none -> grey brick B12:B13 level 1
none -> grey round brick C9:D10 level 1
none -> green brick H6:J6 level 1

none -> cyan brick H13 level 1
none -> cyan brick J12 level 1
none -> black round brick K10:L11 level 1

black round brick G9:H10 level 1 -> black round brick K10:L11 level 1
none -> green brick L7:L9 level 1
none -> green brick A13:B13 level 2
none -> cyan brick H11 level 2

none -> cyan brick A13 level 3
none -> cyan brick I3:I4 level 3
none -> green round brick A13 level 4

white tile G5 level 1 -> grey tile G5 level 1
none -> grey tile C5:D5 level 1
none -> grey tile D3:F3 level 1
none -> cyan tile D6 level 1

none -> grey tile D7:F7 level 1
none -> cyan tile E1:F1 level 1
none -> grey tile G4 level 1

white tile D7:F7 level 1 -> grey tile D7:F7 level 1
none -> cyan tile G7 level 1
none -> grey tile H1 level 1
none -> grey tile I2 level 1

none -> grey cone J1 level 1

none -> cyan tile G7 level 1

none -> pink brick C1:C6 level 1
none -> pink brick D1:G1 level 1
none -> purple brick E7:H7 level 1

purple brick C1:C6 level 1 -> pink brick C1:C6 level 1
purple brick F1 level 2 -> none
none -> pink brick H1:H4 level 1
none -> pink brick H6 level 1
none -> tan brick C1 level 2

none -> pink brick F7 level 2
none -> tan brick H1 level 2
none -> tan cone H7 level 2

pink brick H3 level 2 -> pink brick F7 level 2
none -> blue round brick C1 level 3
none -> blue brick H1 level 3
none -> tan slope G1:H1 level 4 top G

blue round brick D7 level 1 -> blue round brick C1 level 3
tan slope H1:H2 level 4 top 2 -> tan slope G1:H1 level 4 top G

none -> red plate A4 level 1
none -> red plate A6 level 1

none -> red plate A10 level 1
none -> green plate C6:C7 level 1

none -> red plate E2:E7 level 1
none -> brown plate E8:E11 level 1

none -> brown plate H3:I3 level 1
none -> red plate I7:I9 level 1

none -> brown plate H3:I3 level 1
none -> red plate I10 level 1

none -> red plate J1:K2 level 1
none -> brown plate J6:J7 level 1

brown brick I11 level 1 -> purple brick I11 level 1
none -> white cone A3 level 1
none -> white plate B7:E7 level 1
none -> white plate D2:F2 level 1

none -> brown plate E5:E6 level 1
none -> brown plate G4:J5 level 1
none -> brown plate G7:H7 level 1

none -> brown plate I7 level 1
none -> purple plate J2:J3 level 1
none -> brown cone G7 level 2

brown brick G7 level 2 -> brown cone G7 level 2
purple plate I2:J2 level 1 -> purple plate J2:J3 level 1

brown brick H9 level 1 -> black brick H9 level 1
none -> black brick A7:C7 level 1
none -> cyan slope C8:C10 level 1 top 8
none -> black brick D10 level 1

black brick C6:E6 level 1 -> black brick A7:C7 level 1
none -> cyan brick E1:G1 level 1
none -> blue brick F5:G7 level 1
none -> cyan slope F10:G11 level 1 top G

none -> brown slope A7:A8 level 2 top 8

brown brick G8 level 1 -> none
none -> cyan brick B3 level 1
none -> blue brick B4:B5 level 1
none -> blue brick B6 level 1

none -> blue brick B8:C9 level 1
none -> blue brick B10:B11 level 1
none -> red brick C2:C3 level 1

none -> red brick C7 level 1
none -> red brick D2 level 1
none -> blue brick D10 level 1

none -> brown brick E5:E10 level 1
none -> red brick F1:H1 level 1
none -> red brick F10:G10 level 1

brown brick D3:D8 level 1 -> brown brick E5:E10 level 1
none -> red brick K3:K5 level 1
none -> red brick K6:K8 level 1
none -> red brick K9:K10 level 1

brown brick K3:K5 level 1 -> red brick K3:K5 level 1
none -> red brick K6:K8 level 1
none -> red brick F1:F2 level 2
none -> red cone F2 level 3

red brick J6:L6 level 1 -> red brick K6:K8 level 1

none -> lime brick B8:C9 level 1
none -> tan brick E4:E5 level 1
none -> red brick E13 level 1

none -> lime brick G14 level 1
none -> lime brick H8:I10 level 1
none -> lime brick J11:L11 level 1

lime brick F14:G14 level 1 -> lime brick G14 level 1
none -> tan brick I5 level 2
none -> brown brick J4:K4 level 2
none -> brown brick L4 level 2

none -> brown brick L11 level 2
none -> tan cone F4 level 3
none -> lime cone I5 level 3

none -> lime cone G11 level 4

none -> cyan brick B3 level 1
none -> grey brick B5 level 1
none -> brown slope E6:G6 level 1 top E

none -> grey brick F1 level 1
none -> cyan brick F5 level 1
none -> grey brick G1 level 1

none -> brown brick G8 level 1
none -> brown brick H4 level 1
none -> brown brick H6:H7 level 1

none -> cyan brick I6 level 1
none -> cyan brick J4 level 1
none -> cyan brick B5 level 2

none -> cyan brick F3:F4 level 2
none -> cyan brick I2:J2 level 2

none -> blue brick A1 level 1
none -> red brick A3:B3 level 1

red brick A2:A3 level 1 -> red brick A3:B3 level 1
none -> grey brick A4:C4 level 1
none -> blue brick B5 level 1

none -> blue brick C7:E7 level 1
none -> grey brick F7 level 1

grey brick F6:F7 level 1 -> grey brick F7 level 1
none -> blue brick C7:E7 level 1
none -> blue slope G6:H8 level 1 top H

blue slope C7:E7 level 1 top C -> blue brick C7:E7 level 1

======

* Exercise aim: Please reproduce, exactly as they appear above, the lines from the line containing "none -> green brick L7:L9 level 1" up to and including the line containing "none -> blue brick H1 level 3".

* Problem solution:
none -> green brick L7:L9 level 1
none -> green brick A13:B13 level 2
none -> cyan brick H11 level 2

none -> cyan brick A13 level 3
none -> cyan brick I3:I4 level 3
none -> green round brick A13 level 4

white tile G5 level 1 -> grey tile G5 level 1
none -> grey tile C5:D5 level 1
none -> grey tile D3:F3 level 1
none -> cyan tile D6 level 1

none -> grey tile D7:F7 level 1
none -> cyan tile E1:F1 level 1
none -> grey tile G4 level 1

white tile D7:F7 level 1 -> grey tile D7:F7 level 1
none -> cyan tile G7 level 1
none -> grey tile H1 level 1
none -> grey tile I2 level 1

none -> grey cone J1 level 1

none -> cyan tile G7 level 1

none -> pink brick C1:C6 level 1
none -> pink brick D1:G1 level 1
none -> purple brick E7:H7 level 1

purple brick C1:C6 level 1 -> pink brick C1:C6 level 1
purple brick F1 level 2 -> none
none -> pink brick H1:H4 level 1
none -> pink brick H6 level 1
none -> tan brick C1 level 2

none -> pink brick F7 level 2
none -> tan brick H1 level 2
none -> tan cone H7 level 2

pink brick H3 level 2 -> pink brick F7 level 2
none -> blue round brick C1 level 3
none -> blue brick H1 level 3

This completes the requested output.